Data ::
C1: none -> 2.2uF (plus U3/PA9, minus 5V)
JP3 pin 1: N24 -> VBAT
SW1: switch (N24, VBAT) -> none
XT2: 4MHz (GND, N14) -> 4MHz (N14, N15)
--
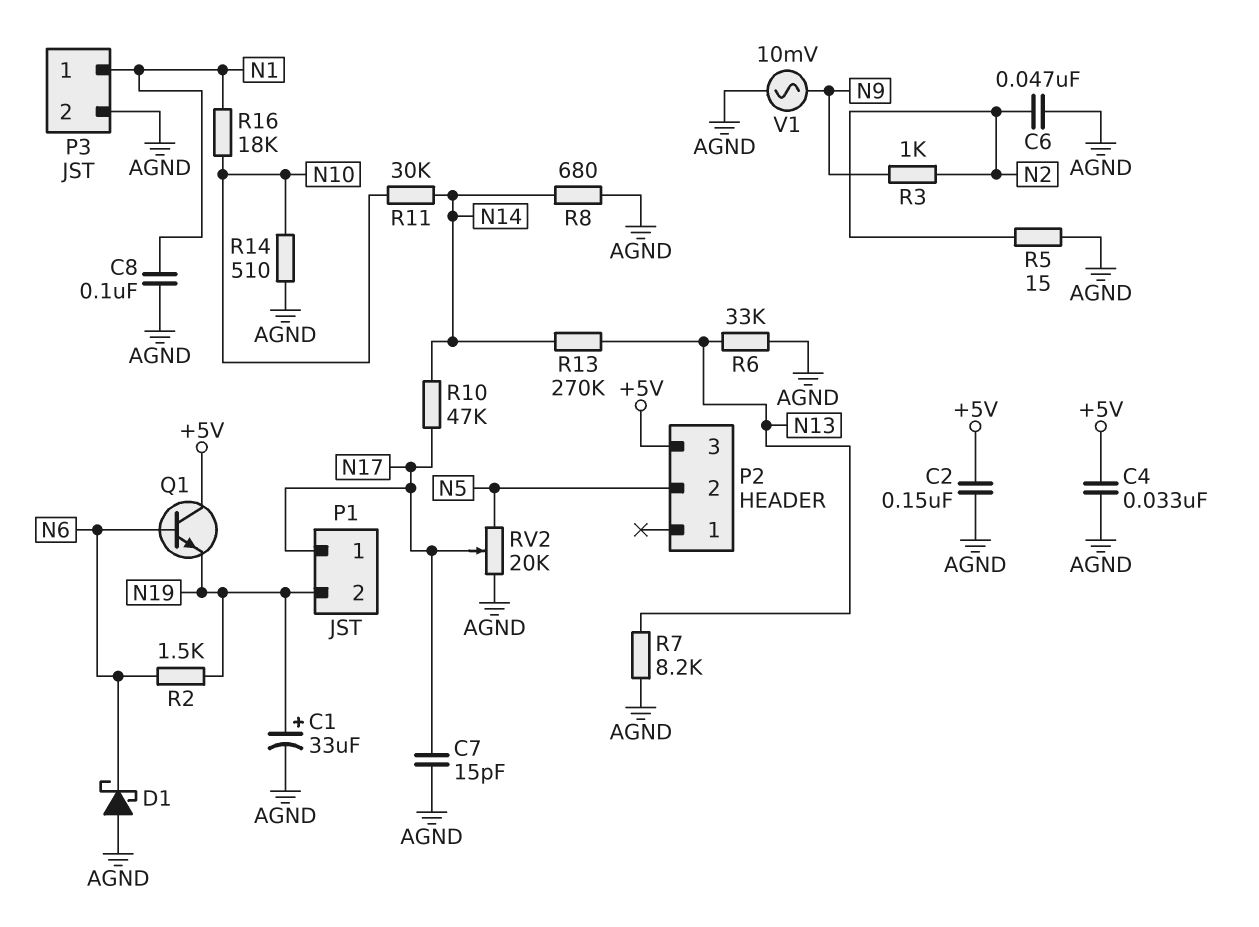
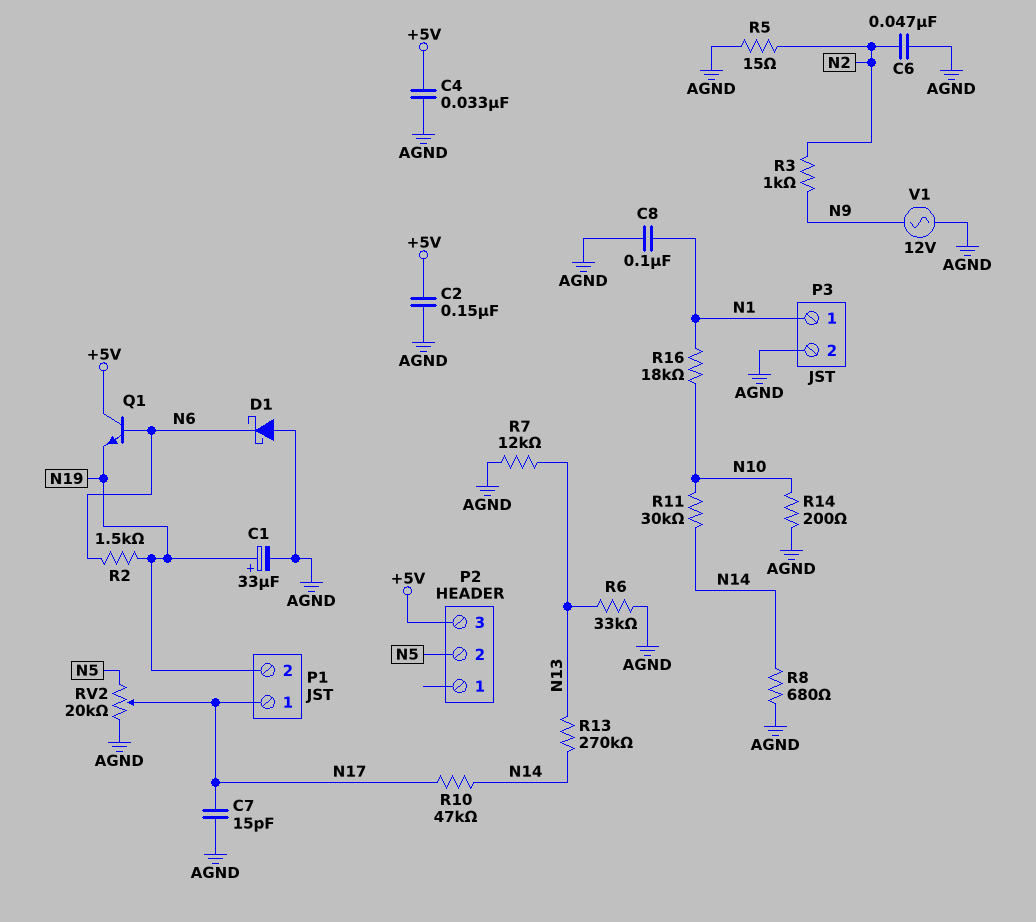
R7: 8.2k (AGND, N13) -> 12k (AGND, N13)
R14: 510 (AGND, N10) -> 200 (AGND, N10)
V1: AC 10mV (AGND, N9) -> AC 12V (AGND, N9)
...
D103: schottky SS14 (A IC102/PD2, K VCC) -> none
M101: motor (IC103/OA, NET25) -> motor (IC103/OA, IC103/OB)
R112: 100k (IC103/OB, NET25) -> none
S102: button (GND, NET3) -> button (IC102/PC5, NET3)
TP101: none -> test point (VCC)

Task goal :: Return, from the material above, each line holding the string "none".

Exercise answer ::
C1: none -> 2.2uF (plus U3/PA9, minus 5V)
SW1: switch (N24, VBAT) -> none
D103: schottky SS14 (A IC102/PD2, K VCC) -> none
R112: 100k (IC103/OB, NET25) -> none
TP101: none -> test point (VCC)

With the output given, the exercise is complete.